### The problem
Go through the records and report each line in which the word "image" occurs.

-- Record set follows --

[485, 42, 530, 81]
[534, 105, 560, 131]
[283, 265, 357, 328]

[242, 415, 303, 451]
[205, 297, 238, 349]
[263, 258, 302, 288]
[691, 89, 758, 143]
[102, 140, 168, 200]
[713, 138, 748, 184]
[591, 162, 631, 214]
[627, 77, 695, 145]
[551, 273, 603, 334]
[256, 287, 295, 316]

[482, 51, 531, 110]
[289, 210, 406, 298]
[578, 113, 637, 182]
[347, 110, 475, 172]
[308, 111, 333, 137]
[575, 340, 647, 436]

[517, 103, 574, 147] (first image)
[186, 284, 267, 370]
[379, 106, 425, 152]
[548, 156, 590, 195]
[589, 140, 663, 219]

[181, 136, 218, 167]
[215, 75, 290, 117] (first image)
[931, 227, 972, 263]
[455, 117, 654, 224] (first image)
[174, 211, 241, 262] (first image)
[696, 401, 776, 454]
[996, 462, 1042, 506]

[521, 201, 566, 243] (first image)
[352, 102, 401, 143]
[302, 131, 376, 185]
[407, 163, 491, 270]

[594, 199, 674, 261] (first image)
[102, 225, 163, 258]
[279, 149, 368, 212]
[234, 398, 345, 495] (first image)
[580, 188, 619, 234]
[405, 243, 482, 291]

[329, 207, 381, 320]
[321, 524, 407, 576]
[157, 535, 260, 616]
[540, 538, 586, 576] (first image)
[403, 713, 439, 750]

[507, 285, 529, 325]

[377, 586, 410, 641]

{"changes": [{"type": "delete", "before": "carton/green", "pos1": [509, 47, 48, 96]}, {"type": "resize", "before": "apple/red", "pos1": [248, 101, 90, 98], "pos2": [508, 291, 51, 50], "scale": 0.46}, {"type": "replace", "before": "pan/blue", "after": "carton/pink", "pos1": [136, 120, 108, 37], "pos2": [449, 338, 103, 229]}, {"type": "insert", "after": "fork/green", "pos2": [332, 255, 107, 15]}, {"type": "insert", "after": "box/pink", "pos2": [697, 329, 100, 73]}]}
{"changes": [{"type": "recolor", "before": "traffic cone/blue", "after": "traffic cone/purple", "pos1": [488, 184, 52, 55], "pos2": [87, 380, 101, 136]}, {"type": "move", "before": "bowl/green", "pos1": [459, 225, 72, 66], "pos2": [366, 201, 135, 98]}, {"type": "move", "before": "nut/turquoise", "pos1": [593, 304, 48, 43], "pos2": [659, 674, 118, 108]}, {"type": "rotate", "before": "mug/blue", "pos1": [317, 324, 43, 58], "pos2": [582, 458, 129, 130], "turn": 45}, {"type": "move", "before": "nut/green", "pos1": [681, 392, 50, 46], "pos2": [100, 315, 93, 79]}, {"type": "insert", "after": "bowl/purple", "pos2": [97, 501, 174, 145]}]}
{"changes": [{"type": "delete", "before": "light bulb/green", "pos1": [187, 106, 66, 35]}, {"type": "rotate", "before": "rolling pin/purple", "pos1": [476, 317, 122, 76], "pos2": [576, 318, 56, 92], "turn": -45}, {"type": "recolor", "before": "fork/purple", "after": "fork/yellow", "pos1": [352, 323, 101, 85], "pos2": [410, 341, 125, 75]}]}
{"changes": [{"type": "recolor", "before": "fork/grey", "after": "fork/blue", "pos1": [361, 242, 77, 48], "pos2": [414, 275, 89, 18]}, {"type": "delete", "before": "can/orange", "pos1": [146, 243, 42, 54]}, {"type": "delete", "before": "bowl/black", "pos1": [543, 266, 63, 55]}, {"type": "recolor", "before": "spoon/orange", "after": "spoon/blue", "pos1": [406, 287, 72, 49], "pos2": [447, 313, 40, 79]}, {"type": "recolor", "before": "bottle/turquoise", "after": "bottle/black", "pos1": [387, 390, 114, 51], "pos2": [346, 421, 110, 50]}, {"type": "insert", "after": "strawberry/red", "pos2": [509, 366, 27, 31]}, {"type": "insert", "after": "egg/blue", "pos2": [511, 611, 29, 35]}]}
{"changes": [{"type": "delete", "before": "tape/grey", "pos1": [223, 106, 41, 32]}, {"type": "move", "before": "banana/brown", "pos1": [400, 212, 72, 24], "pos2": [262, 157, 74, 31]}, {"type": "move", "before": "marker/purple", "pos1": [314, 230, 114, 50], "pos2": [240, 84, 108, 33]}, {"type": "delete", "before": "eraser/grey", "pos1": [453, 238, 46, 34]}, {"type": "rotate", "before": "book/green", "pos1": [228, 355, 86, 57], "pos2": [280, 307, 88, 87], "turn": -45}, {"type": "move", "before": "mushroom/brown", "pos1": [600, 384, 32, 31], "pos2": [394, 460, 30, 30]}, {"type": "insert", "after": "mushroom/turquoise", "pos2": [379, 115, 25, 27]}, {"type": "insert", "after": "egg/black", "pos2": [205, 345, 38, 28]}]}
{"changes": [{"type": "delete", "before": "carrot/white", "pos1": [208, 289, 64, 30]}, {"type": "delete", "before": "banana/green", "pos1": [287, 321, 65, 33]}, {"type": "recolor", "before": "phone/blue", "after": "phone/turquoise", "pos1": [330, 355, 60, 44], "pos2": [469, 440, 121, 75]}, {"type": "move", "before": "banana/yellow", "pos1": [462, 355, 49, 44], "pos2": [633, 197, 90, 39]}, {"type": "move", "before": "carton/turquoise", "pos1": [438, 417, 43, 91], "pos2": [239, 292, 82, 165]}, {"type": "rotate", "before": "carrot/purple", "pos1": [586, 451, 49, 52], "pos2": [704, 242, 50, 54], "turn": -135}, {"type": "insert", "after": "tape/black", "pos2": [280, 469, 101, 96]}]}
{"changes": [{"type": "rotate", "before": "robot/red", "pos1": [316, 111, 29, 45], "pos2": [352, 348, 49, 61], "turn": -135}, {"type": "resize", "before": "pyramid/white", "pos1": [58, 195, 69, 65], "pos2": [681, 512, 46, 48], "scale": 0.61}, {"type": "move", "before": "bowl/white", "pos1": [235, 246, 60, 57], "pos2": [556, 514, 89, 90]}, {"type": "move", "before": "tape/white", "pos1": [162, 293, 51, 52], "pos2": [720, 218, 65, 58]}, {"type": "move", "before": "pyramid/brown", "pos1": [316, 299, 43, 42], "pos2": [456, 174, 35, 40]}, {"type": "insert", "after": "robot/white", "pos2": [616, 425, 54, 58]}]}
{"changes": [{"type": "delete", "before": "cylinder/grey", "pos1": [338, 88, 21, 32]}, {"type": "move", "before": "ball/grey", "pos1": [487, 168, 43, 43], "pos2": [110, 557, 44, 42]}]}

-- Record set concluded --

### Output for this exercise
[517, 103, 574, 147] (first image)
[215, 75, 290, 117] (first image)
[455, 117, 654, 224] (first image)
[174, 211, 241, 262] (first image)
[521, 201, 566, 243] (first image)
[594, 199, 674, 261] (first image)
[234, 398, 345, 495] (first image)
[540, 538, 586, 576] (first image)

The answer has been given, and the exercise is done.